[Work task]
In the records below, begin at the line containing "60 degrees clockwise" and end at the line containing "335 77 43 89"; quote every line in that span exactly, including both boundary lines, and no others.

[Exercise input]
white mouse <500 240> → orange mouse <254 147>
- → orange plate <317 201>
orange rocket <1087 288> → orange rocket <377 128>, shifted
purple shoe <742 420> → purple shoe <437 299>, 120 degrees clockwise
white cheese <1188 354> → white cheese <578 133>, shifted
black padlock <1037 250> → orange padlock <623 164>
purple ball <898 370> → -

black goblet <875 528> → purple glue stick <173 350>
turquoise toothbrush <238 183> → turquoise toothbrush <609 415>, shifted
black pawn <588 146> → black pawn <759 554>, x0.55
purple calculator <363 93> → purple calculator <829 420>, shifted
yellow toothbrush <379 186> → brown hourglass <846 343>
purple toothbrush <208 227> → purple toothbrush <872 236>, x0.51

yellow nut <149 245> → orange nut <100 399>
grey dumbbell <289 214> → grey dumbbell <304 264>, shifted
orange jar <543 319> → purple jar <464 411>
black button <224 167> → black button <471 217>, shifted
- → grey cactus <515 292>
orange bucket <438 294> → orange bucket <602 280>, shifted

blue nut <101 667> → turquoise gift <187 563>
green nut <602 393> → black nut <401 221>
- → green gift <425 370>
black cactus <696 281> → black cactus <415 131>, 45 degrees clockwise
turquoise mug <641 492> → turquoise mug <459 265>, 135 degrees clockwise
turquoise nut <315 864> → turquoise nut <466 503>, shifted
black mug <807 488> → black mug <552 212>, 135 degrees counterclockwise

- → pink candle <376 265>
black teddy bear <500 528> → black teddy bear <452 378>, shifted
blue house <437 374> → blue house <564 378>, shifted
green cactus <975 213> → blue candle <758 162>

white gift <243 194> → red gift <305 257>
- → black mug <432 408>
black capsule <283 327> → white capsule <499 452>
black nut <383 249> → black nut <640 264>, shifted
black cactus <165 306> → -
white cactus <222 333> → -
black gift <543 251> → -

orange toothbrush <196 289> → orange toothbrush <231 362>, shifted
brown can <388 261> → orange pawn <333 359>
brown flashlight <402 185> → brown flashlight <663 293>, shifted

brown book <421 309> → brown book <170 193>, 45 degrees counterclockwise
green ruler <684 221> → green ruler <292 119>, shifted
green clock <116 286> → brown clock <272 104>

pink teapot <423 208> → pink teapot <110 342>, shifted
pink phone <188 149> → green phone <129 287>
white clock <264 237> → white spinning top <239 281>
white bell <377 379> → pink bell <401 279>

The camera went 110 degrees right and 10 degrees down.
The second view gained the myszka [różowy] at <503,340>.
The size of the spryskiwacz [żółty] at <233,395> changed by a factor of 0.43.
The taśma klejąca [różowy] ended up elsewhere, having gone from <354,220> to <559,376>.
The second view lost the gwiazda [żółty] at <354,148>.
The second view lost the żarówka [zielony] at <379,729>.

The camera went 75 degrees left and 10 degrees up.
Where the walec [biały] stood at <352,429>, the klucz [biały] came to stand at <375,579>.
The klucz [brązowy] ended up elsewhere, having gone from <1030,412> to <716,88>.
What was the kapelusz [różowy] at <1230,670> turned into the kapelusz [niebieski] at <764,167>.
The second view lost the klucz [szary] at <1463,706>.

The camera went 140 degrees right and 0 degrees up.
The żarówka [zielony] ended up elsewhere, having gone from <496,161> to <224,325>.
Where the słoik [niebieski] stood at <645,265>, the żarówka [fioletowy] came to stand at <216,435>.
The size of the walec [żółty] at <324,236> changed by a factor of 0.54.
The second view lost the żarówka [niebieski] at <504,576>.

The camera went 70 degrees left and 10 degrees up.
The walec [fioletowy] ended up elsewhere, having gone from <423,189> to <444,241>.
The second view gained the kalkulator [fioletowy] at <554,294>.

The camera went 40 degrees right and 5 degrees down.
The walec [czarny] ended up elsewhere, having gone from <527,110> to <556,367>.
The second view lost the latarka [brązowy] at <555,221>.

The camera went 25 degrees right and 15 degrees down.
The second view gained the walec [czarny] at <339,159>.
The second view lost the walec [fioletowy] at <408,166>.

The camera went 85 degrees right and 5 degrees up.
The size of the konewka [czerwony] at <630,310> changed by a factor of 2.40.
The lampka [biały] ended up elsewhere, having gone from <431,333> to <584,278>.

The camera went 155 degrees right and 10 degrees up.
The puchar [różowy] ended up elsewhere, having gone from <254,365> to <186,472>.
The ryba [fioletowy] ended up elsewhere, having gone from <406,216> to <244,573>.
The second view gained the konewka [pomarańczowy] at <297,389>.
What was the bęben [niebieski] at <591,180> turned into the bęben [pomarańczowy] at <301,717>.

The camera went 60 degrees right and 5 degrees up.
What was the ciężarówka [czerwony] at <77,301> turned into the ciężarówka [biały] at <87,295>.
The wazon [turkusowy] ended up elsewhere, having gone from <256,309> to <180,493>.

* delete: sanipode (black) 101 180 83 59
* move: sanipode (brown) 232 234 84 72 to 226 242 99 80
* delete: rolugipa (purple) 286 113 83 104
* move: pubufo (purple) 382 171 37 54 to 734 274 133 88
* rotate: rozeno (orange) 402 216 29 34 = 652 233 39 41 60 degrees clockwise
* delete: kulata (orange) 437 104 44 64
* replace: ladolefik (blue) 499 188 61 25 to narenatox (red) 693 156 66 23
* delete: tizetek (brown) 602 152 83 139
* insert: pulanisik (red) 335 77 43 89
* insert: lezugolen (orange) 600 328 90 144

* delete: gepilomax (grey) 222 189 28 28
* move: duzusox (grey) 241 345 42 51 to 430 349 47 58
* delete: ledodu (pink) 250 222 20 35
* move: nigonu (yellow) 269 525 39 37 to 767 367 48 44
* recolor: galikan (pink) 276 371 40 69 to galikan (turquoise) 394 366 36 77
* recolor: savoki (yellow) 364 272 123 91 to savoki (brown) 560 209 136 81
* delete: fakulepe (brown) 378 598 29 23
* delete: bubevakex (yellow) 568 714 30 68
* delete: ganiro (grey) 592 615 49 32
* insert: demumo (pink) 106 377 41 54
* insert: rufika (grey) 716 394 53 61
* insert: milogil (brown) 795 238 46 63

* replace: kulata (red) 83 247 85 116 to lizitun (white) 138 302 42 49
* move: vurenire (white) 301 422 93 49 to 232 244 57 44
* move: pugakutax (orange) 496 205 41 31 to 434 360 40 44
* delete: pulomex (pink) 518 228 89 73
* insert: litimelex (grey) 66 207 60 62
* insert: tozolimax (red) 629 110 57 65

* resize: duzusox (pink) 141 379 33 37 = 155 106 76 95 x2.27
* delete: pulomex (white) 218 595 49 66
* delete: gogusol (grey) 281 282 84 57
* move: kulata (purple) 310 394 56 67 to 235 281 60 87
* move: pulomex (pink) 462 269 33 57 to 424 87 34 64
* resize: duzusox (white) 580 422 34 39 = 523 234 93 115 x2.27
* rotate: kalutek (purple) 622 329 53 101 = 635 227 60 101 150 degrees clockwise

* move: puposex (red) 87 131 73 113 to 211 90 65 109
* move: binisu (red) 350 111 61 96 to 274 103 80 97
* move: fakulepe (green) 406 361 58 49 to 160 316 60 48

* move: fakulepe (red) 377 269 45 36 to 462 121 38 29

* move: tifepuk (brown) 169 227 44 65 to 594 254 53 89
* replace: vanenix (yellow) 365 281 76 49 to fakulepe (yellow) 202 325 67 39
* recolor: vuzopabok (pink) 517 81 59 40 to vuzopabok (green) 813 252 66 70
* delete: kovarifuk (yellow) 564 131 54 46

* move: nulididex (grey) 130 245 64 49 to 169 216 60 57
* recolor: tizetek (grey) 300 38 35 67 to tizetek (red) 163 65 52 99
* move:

[Written answer]
* rotate: rozeno (orange) 402 216 29 34 = 652 233 39 41 60 degrees clockwise
* delete: kulata (orange) 437 104 44 64
* replace: ladolefik (blue) 499 188 61 25 to narenatox (red) 693 156 66 23
* delete: tizetek (brown) 602 152 83 139
* insert: pulanisik (red) 335 77 43 89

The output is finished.